◆ Try it:
Using the data below, tally the lines that include the string "white". Only the number is wanted.

◆ Given data:

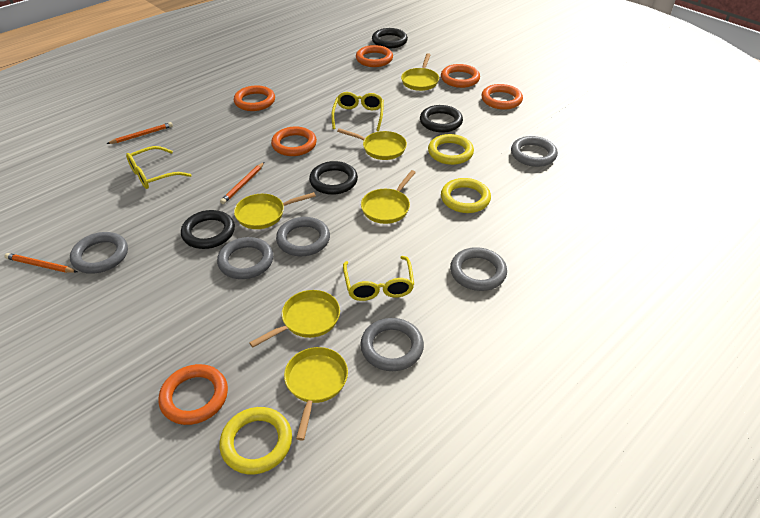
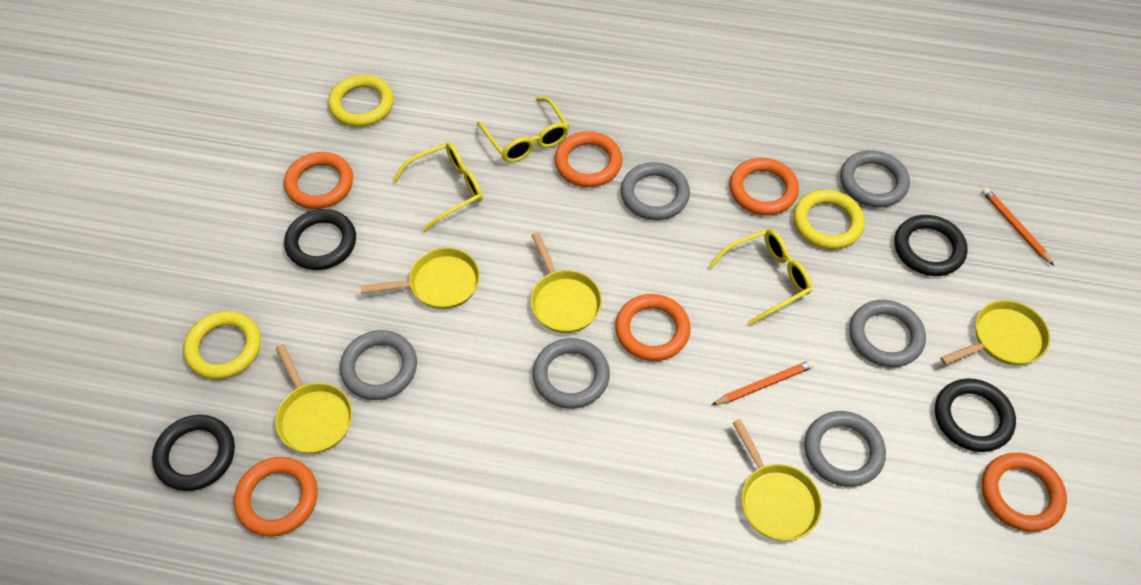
orange pencil: 3 -> 2
yellow pan: 6 -> 5

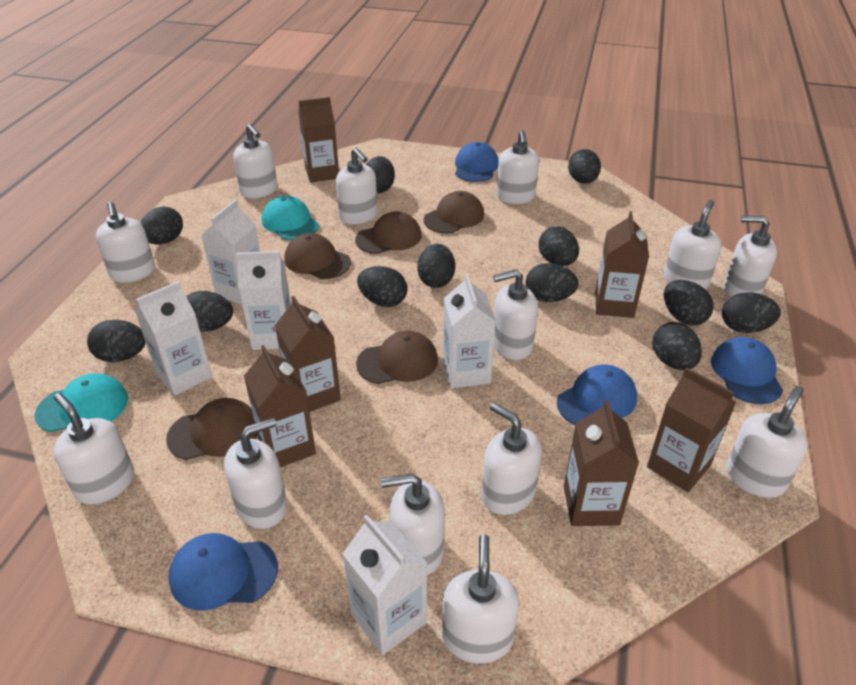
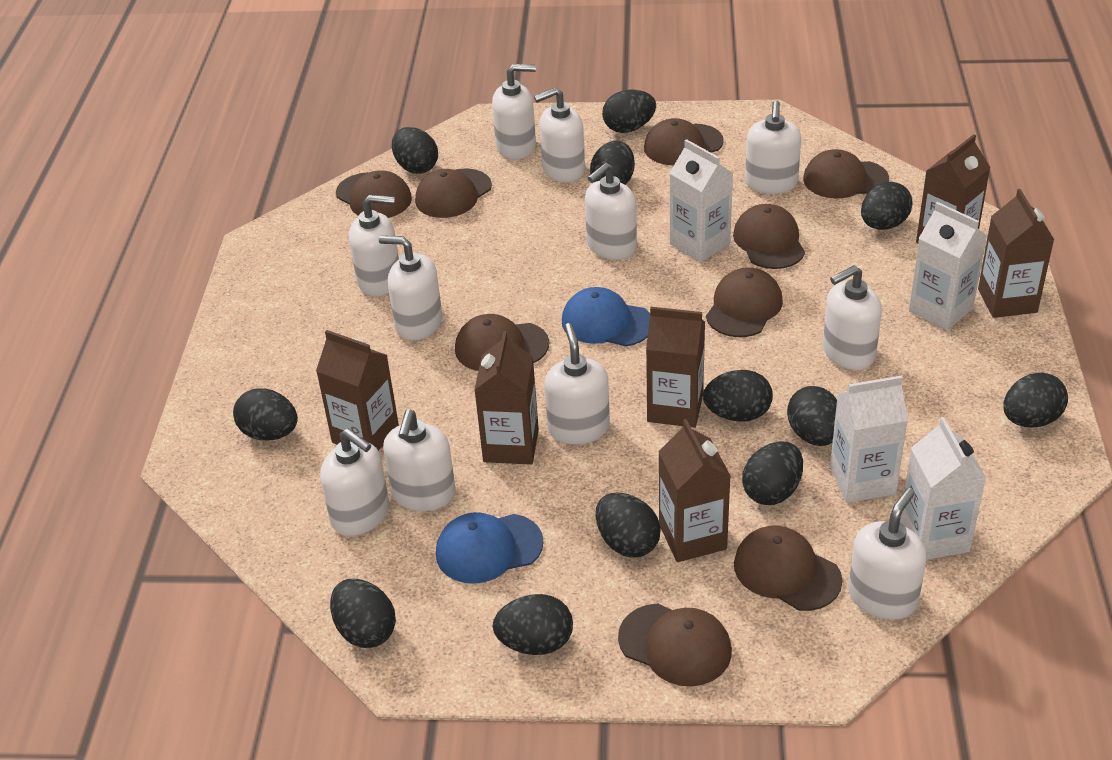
blue cap: 4 -> 2
brown cap: 5 -> 9
turquoise cap: 2 -> 0
white carton: 5 -> 4
white soap dispenser: 13 -> 11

◆ Exercise response:
2